SUPPLIED INFORMATION section start
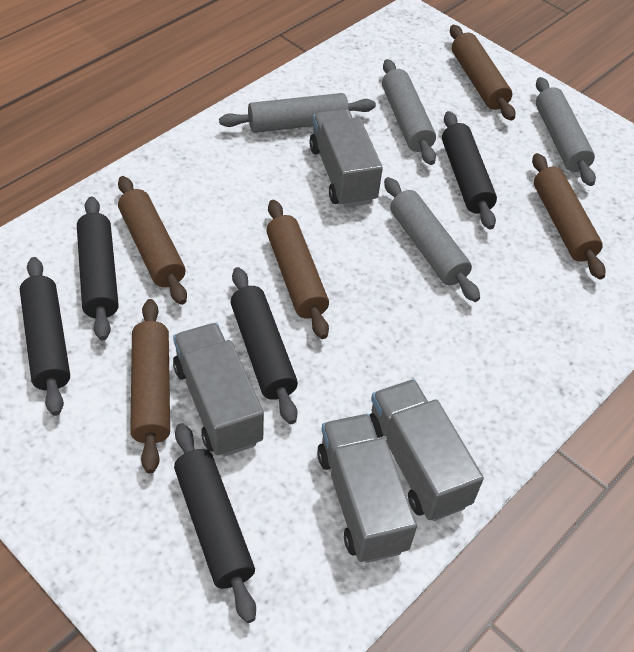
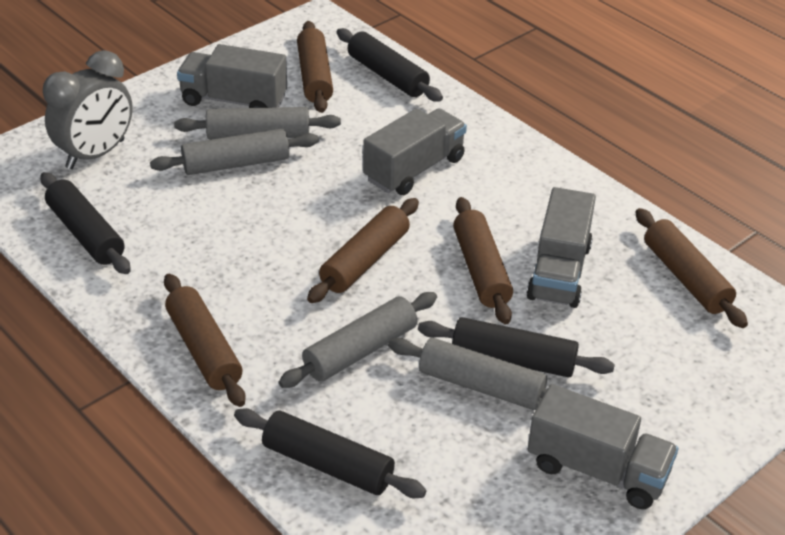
black rolling pin: 5 -> 4
grey clock: 0 -> 1

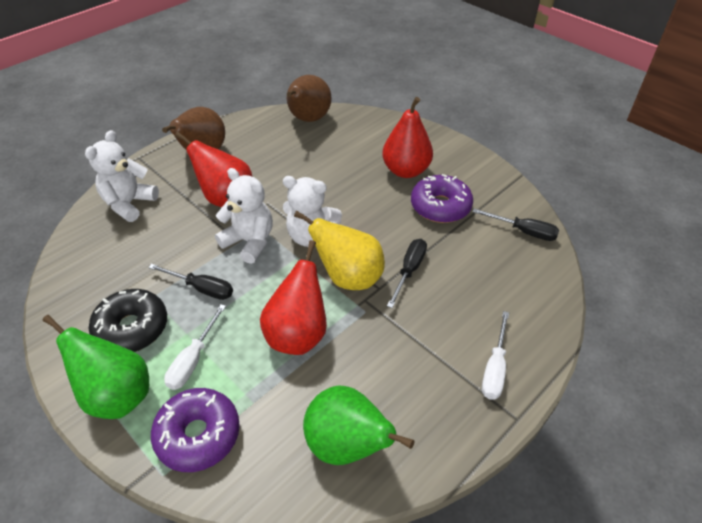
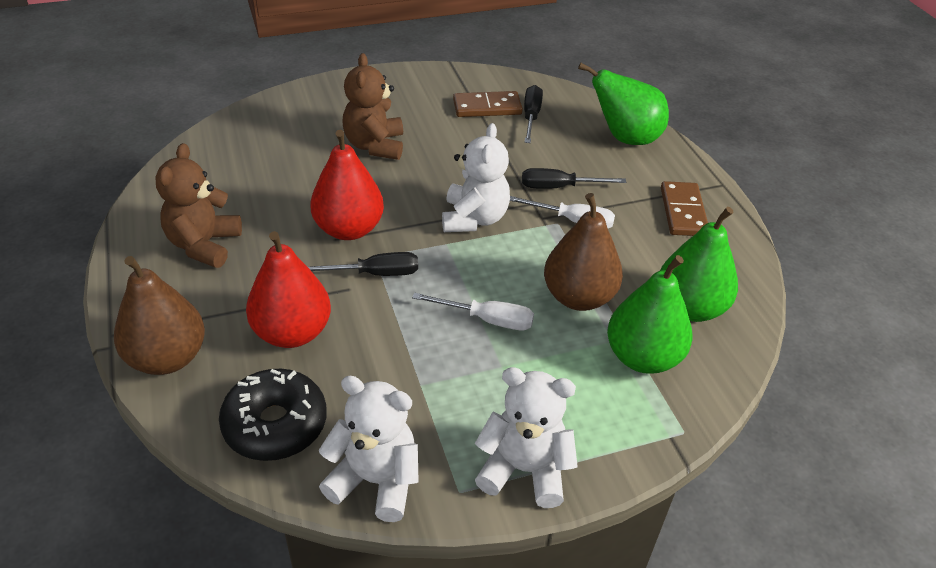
brown domino: 0 -> 2
brown teddy bear: 0 -> 2
green pear: 2 -> 3
purple donut: 2 -> 0
red pear: 3 -> 2
yellow pear: 1 -> 0

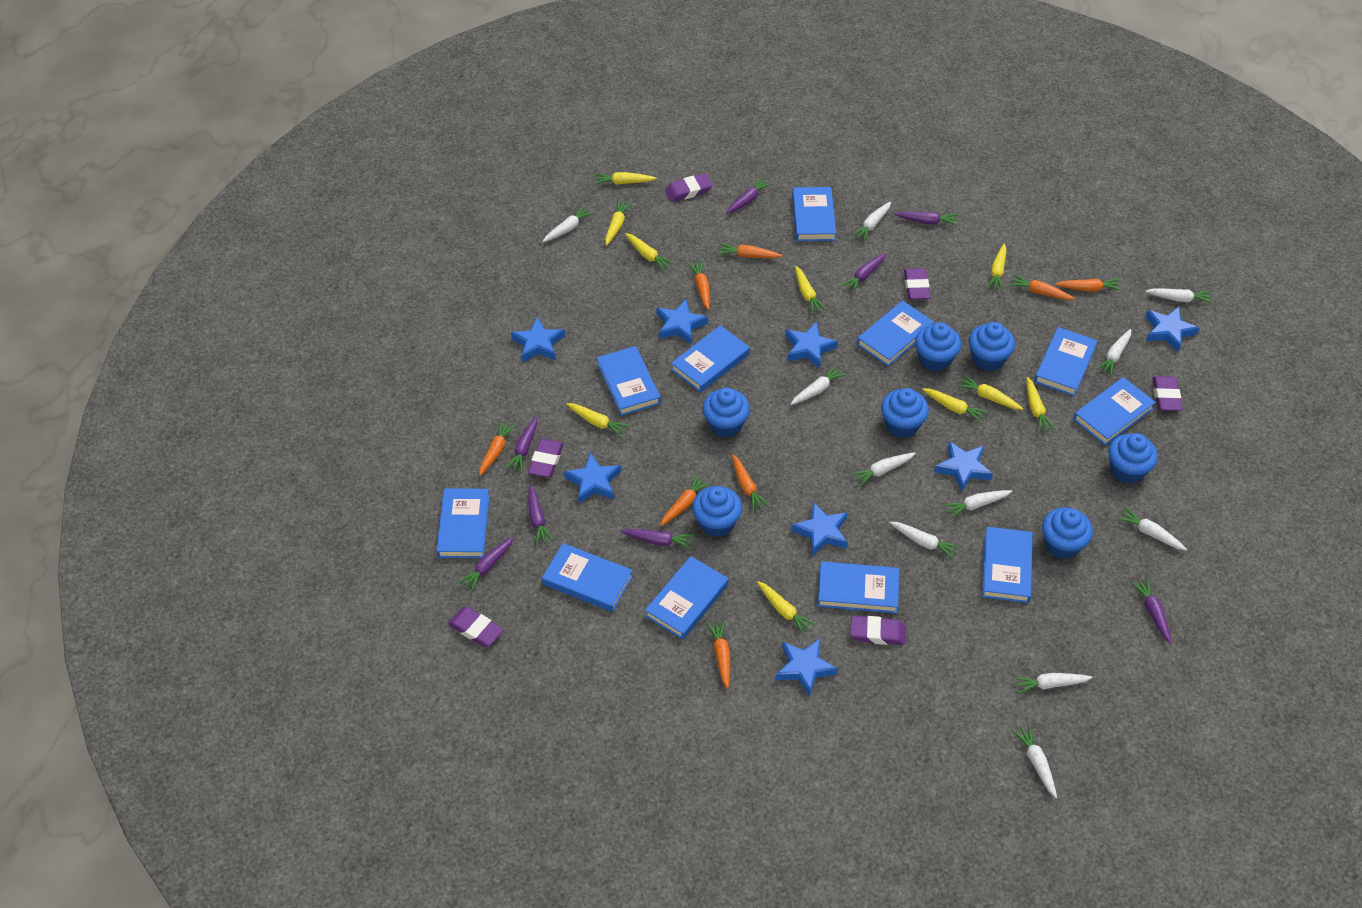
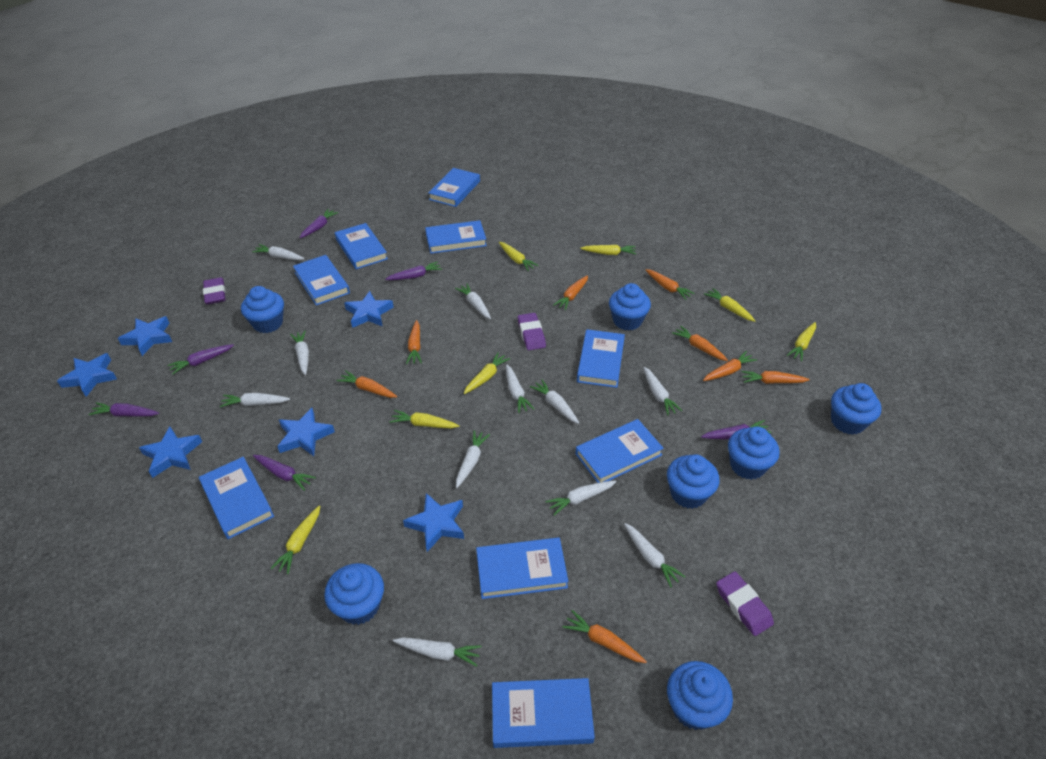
blue book: 11 -> 9
blue star: 8 -> 6
purple carrot: 8 -> 6
purple eraser: 6 -> 3
yellow carrot: 10 -> 7

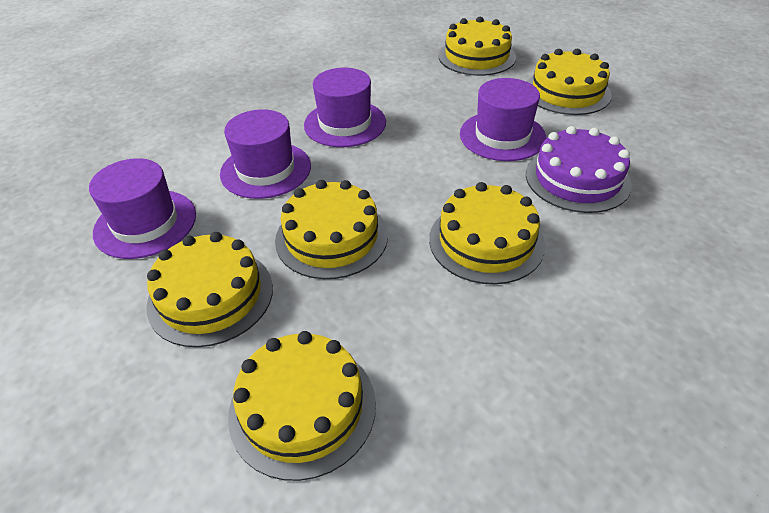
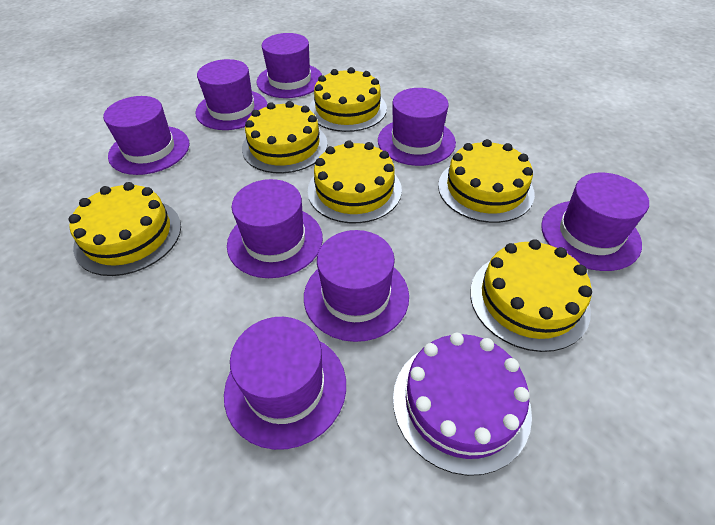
purple hat: 4 -> 8

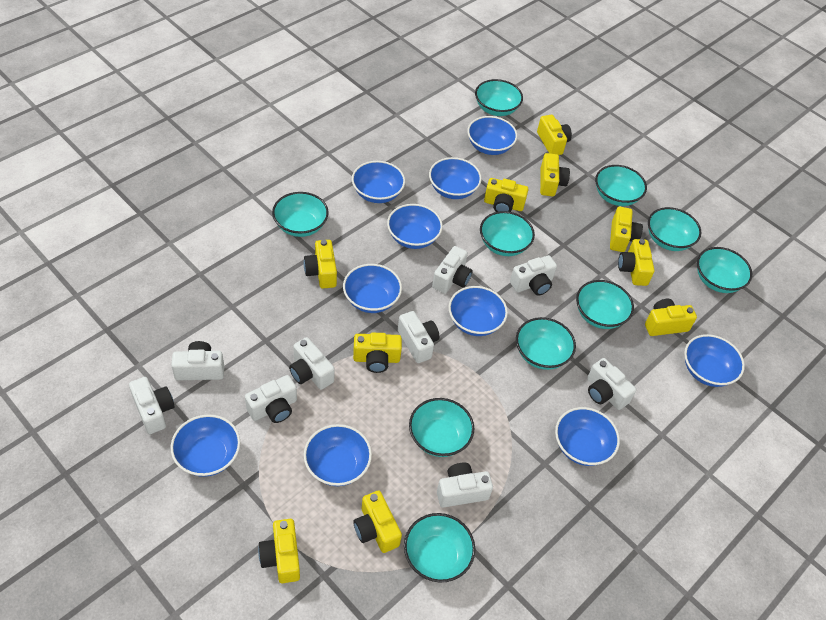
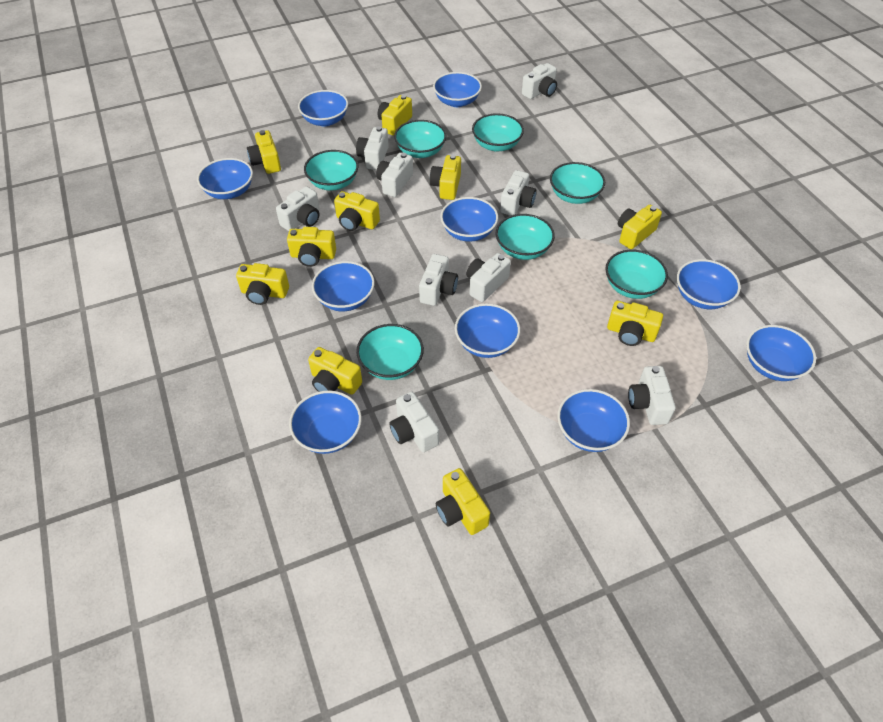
turquoise bowl: 10 -> 7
SUPPLIED INFORMATION section end
▶ **PROBLEM DETAILS**
Set down the records exactly, without the pictures.

▶ **SOLUTION**
black rolling pin: 5 -> 4
grey clock: 0 -> 1

brown domino: 0 -> 2
brown teddy bear: 0 -> 2
green pear: 2 -> 3
purple donut: 2 -> 0
red pear: 3 -> 2
yellow pear: 1 -> 0

blue book: 11 -> 9
blue star: 8 -> 6
purple carrot: 8 -> 6
purple eraser: 6 -> 3
yellow carrot: 10 -> 7

purple hat: 4 -> 8

turquoise bowl: 10 -> 7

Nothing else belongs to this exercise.